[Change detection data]
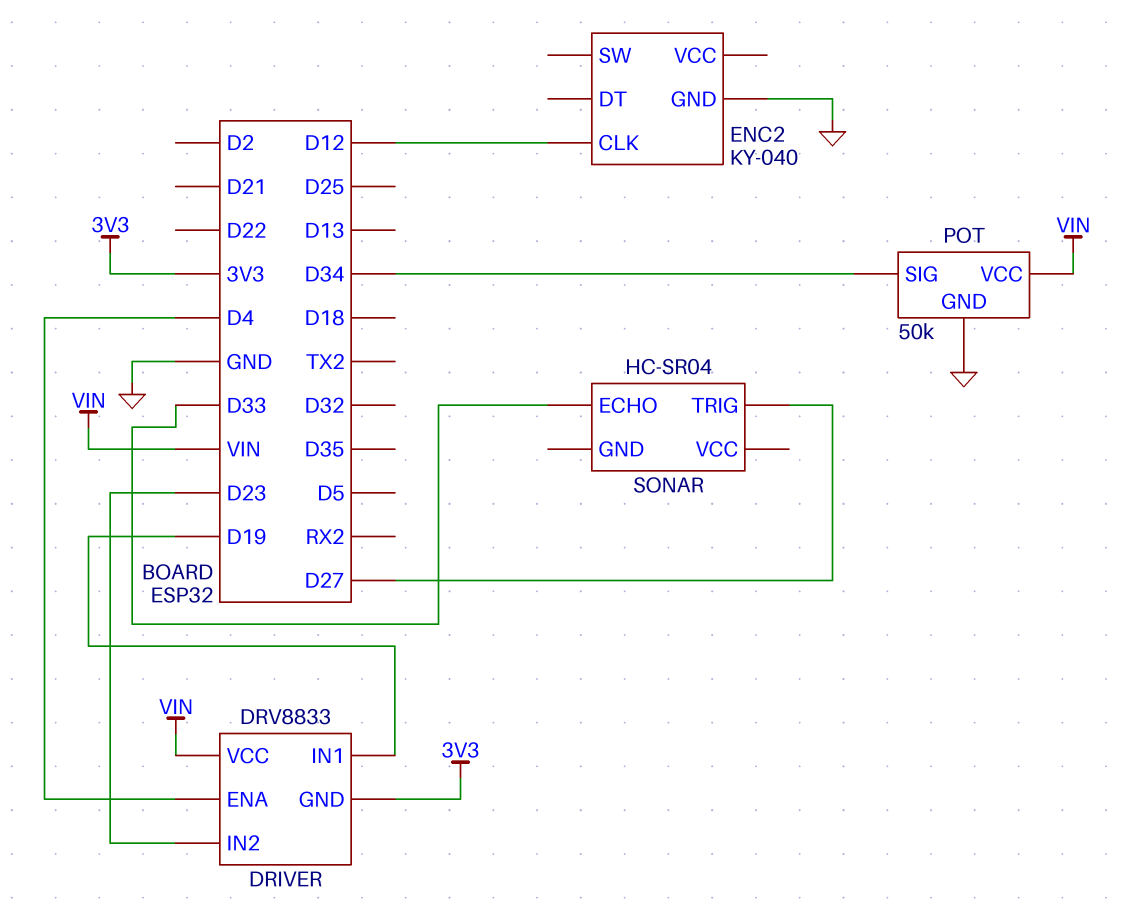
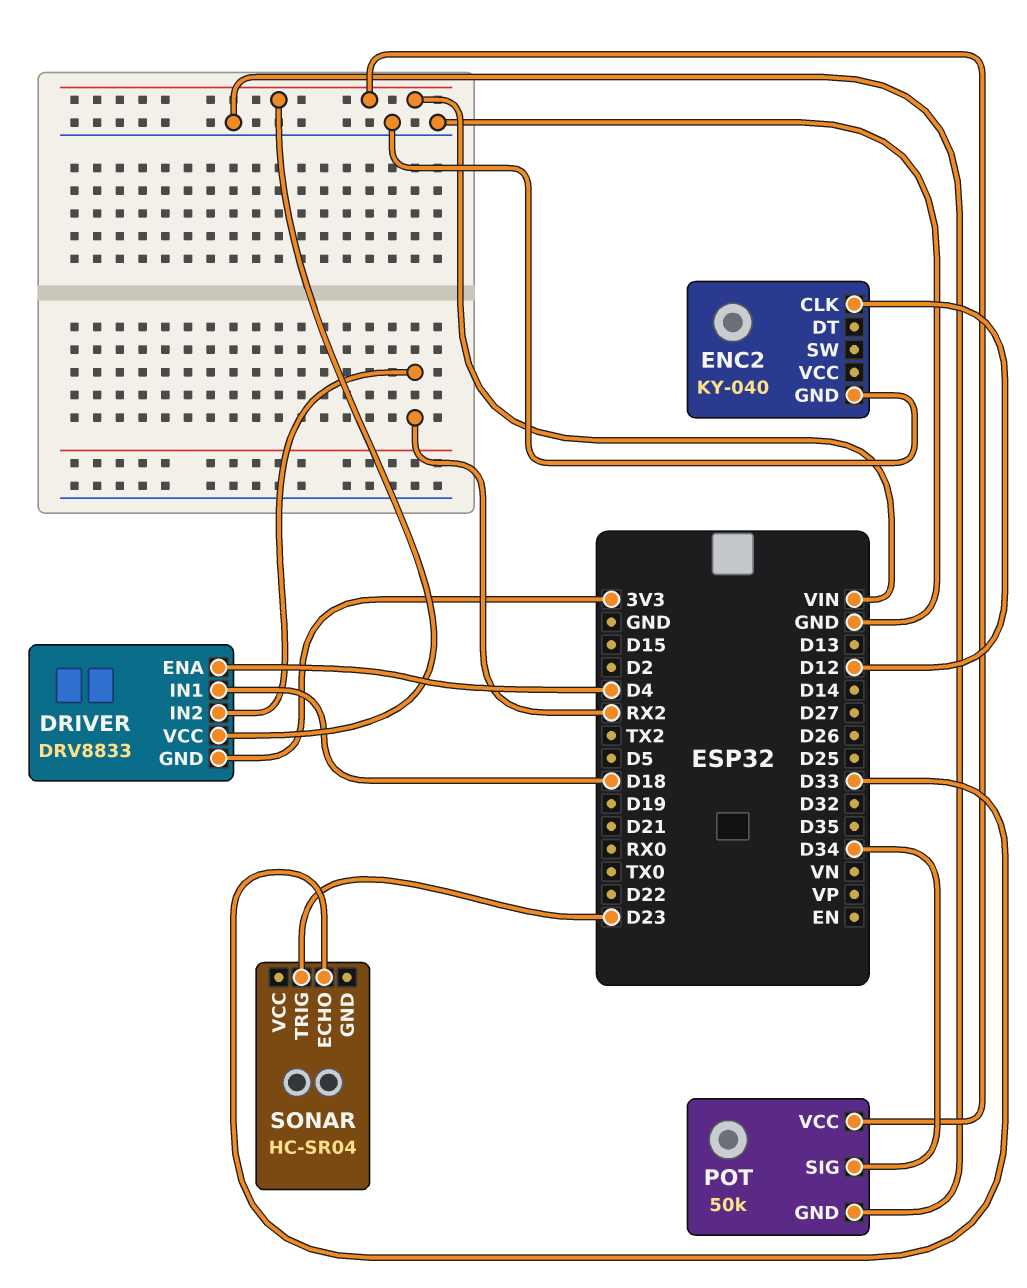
DRIVER pin IN1: D19 -> D18
DRIVER pin IN2: D23 -> RX2
SONAR pin TRIG: D27 -> D23

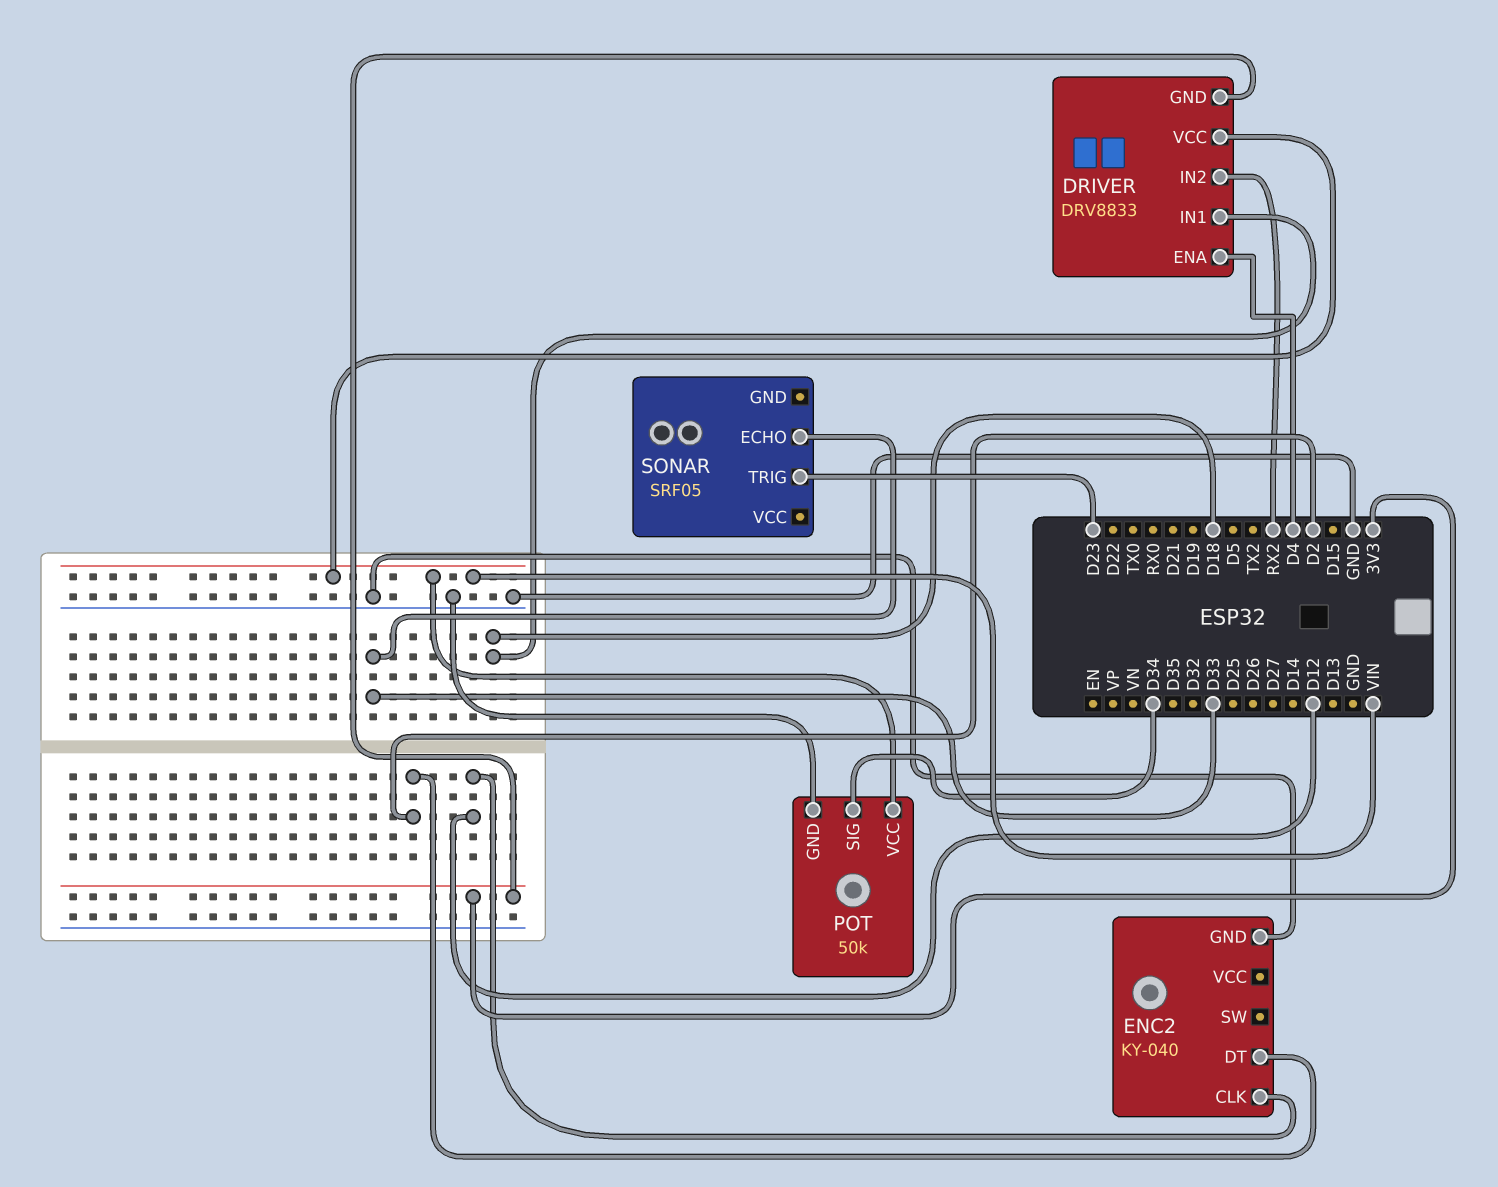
ENC2 pin DT: none -> D2
SONAR: HC-SR04 -> SRF05

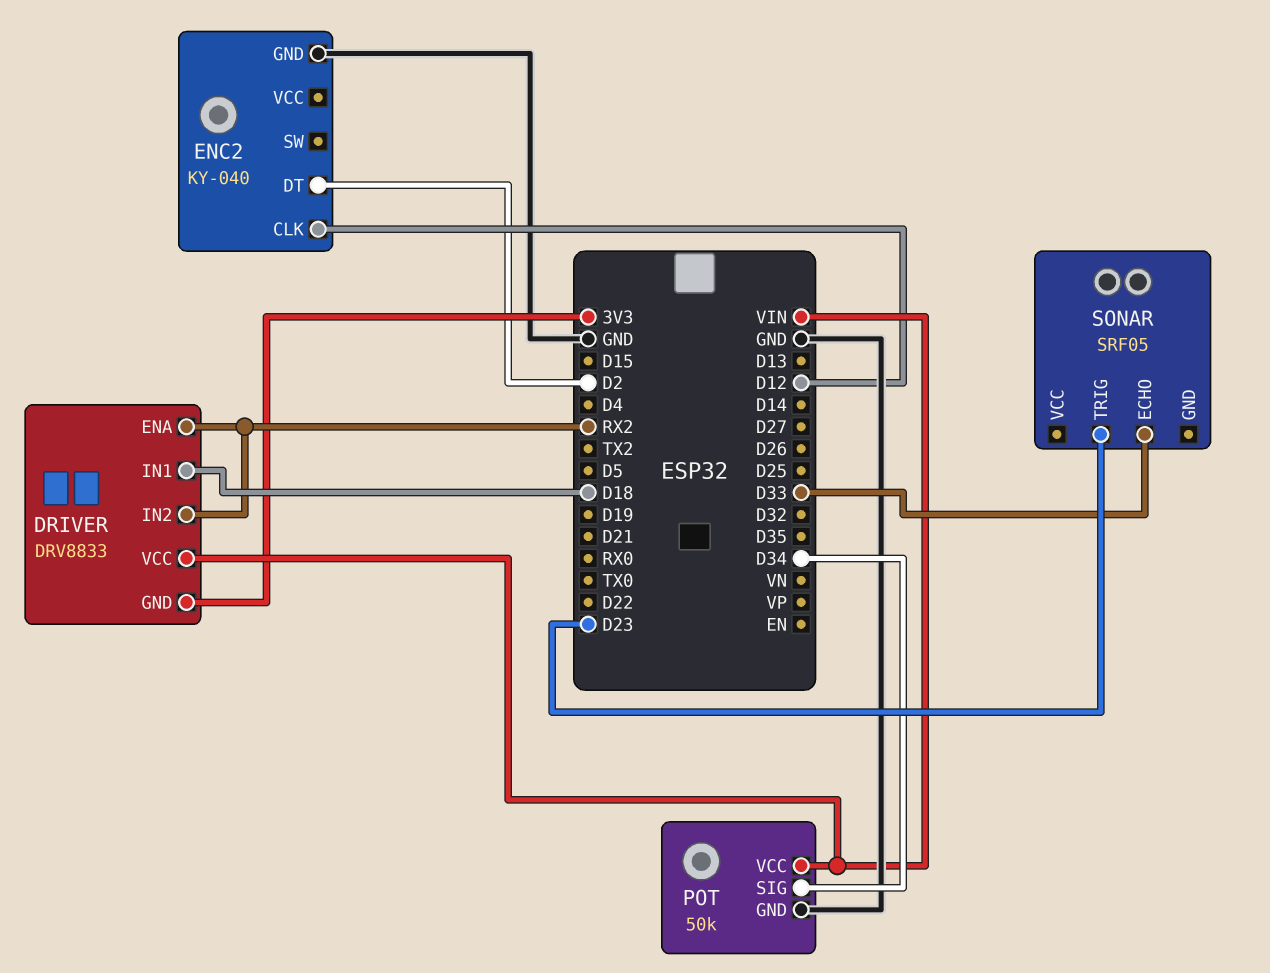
DRIVER pin ENA: D4 -> RX2

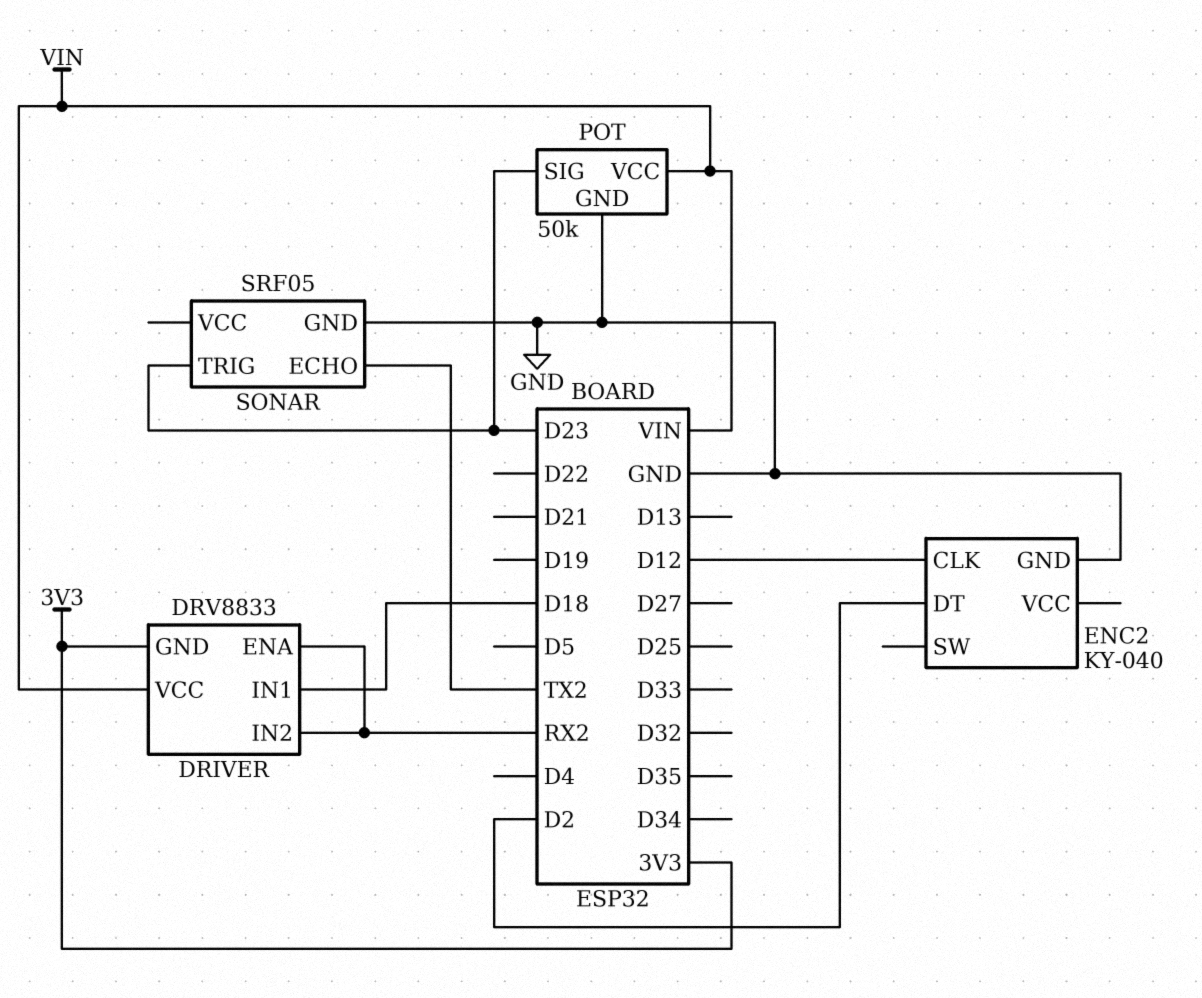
POT pin SIG: D34 -> D23
SONAR pin ECHO: D33 -> TX2
SONAR pin GND: none -> GND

→ What you are asked to do: Beginning at the line with "DRIVER pin ENA: D4 -> RX2", reproduce each line exactly through the last line of the records above, with pictures left out.

→ Exercise output:
DRIVER pin ENA: D4 -> RX2

POT pin SIG: D34 -> D23
SONAR pin ECHO: D33 -> TX2
SONAR pin GND: none -> GND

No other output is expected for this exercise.